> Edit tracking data
----------

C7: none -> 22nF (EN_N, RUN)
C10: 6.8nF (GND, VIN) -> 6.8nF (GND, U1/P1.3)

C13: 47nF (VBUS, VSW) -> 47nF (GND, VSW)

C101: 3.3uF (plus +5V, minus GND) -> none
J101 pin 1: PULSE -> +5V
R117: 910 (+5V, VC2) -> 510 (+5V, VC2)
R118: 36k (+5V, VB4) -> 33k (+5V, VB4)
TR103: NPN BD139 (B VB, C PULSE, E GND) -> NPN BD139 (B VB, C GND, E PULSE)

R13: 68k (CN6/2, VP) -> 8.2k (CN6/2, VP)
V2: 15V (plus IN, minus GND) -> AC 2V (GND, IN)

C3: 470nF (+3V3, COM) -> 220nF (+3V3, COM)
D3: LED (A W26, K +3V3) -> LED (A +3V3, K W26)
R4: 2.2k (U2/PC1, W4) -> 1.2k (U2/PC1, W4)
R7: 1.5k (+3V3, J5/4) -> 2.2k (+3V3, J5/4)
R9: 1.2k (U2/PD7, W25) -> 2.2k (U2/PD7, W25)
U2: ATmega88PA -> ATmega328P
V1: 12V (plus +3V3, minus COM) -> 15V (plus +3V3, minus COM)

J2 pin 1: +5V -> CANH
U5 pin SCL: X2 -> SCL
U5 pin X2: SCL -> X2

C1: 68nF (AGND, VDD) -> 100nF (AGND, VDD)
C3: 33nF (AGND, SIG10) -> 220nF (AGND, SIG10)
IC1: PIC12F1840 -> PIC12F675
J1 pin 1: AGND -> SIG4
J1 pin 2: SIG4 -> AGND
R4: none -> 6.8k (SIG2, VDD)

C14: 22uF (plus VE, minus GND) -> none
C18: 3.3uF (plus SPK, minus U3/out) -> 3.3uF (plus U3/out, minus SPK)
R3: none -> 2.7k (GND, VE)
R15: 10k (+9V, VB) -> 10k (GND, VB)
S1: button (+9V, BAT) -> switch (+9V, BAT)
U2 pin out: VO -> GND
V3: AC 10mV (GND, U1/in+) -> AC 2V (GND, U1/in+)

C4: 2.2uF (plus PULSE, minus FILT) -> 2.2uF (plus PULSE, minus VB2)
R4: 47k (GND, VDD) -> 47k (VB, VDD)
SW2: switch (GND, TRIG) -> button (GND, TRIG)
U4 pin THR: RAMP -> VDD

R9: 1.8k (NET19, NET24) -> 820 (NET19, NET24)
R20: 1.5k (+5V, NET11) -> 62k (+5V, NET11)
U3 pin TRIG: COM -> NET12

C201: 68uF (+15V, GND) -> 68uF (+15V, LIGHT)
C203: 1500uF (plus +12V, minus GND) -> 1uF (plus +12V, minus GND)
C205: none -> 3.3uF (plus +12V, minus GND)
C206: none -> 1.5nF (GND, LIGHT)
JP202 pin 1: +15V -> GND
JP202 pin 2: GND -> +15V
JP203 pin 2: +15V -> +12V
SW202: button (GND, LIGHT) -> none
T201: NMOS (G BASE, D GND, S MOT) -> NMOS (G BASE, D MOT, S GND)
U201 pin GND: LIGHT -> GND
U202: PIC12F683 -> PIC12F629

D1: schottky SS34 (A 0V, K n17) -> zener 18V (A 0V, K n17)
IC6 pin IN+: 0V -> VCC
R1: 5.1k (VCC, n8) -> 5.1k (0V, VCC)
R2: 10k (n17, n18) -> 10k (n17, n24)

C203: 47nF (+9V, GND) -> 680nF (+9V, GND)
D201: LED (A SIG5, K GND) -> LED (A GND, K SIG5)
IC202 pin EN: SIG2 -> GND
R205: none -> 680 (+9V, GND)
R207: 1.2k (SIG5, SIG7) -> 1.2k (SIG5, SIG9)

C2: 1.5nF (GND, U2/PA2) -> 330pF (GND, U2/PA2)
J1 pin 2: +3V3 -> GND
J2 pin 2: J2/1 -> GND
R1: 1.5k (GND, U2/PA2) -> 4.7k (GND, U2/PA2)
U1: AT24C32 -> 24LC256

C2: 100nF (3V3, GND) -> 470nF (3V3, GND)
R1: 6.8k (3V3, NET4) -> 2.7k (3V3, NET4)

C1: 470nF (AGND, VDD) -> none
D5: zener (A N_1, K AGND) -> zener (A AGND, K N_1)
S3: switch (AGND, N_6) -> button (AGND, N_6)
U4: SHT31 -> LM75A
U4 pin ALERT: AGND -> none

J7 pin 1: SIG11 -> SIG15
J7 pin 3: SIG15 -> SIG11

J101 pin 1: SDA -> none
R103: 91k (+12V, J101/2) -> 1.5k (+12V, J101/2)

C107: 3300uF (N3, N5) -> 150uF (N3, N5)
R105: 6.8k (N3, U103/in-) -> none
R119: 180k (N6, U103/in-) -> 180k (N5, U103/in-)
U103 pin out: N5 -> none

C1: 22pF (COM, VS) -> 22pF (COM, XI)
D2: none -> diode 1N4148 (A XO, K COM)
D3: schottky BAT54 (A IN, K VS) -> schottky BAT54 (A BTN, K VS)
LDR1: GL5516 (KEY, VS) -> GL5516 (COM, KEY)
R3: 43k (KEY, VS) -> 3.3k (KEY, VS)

----------

Print the records above exactly. Omit nothing.

C7: none -> 22nF (EN_N, RUN)
C10: 6.8nF (GND, VIN) -> 6.8nF (GND, U1/P1.3)

C13: 47nF (VBUS, VSW) -> 47nF (GND, VSW)

C101: 3.3uF (plus +5V, minus GND) -> none
J101 pin 1: PULSE -> +5V
R117: 910 (+5V, VC2) -> 510 (+5V, VC2)
R118: 36k (+5V, VB4) -> 33k (+5V, VB4)
TR103: NPN BD139 (B VB, C PULSE, E GND) -> NPN BD139 (B VB, C GND, E PULSE)

R13: 68k (CN6/2, VP) -> 8.2k (CN6/2, VP)
V2: 15V (plus IN, minus GND) -> AC 2V (GND, IN)

C3: 470nF (+3V3, COM) -> 220nF (+3V3, COM)
D3: LED (A W26, K +3V3) -> LED (A +3V3, K W26)
R4: 2.2k (U2/PC1, W4) -> 1.2k (U2/PC1, W4)
R7: 1.5k (+3V3, J5/4) -> 2.2k (+3V3, J5/4)
R9: 1.2k (U2/PD7, W25) -> 2.2k (U2/PD7, W25)
U2: ATmega88PA -> ATmega328P
V1: 12V (plus +3V3, minus COM) -> 15V (plus +3V3, minus COM)

J2 pin 1: +5V -> CANH
U5 pin SCL: X2 -> SCL
U5 pin X2: SCL -> X2

C1: 68nF (AGND, VDD) -> 100nF (AGND, VDD)
C3: 33nF (AGND, SIG10) -> 220nF (AGND, SIG10)
IC1: PIC12F1840 -> PIC12F675
J1 pin 1: AGND -> SIG4
J1 pin 2: SIG4 -> AGND
R4: none -> 6.8k (SIG2, VDD)

C14: 22uF (plus VE, minus GND) -> none
C18: 3.3uF (plus SPK, minus U3/out) -> 3.3uF (plus U3/out, minus SPK)
R3: none -> 2.7k (GND, VE)
R15: 10k (+9V, VB) -> 10k (GND, VB)
S1: button (+9V, BAT) -> switch (+9V, BAT)
U2 pin out: VO -> GND
V3: AC 10mV (GND, U1/in+) -> AC 2V (GND, U1/in+)

C4: 2.2uF (plus PULSE, minus FILT) -> 2.2uF (plus PULSE, minus VB2)
R4: 47k (GND, VDD) -> 47k (VB, VDD)
SW2: switch (GND, TRIG) -> button (GND, TRIG)
U4 pin THR: RAMP -> VDD

R9: 1.8k (NET19, NET24) -> 820 (NET19, NET24)
R20: 1.5k (+5V, NET11) -> 62k (+5V, NET11)
U3 pin TRIG: COM -> NET12

C201: 68uF (+15V, GND) -> 68uF (+15V, LIGHT)
C203: 1500uF (plus +12V, minus GND) -> 1uF (plus +12V, minus GND)
C205: none -> 3.3uF (plus +12V, minus GND)
C206: none -> 1.5nF (GND, LIGHT)
JP202 pin 1: +15V -> GND
JP202 pin 2: GND -> +15V
JP203 pin 2: +15V -> +12V
SW202: button (GND, LIGHT) -> none
T201: NMOS (G BASE, D GND, S MOT) -> NMOS (G BASE, D MOT, S GND)
U201 pin GND: LIGHT -> GND
U202: PIC12F683 -> PIC12F629

D1: schottky SS34 (A 0V, K n17) -> zener 18V (A 0V, K n17)
IC6 pin IN+: 0V -> VCC
R1: 5.1k (VCC, n8) -> 5.1k (0V, VCC)
R2: 10k (n17, n18) -> 10k (n17, n24)

C203: 47nF (+9V, GND) -> 680nF (+9V, GND)
D201: LED (A SIG5, K GND) -> LED (A GND, K SIG5)
IC202 pin EN: SIG2 -> GND
R205: none -> 680 (+9V, GND)
R207: 1.2k (SIG5, SIG7) -> 1.2k (SIG5, SIG9)

C2: 1.5nF (GND, U2/PA2) -> 330pF (GND, U2/PA2)
J1 pin 2: +3V3 -> GND
J2 pin 2: J2/1 -> GND
R1: 1.5k (GND, U2/PA2) -> 4.7k (GND, U2/PA2)
U1: AT24C32 -> 24LC256

C2: 100nF (3V3, GND) -> 470nF (3V3, GND)
R1: 6.8k (3V3, NET4) -> 2.7k (3V3, NET4)

C1: 470nF (AGND, VDD) -> none
D5: zener (A N_1, K AGND) -> zener (A AGND, K N_1)
S3: switch (AGND, N_6) -> button (AGND, N_6)
U4: SHT31 -> LM75A
U4 pin ALERT: AGND -> none

J7 pin 1: SIG11 -> SIG15
J7 pin 3: SIG15 -> SIG11

J101 pin 1: SDA -> none
R103: 91k (+12V, J101/2) -> 1.5k (+12V, J101/2)

C107: 3300uF (N3, N5) -> 150uF (N3, N5)
R105: 6.8k (N3, U103/in-) -> none
R119: 180k (N6, U103/in-) -> 180k (N5, U103/in-)
U103 pin out: N5 -> none

C1: 22pF (COM, VS) -> 22pF (COM, XI)
D2: none -> diode 1N4148 (A XO, K COM)
D3: schottky BAT54 (A IN, K VS) -> schottky BAT54 (A BTN, K VS)
LDR1: GL5516 (KEY, VS) -> GL5516 (COM, KEY)
R3: 43k (KEY, VS) -> 3.3k (KEY, VS)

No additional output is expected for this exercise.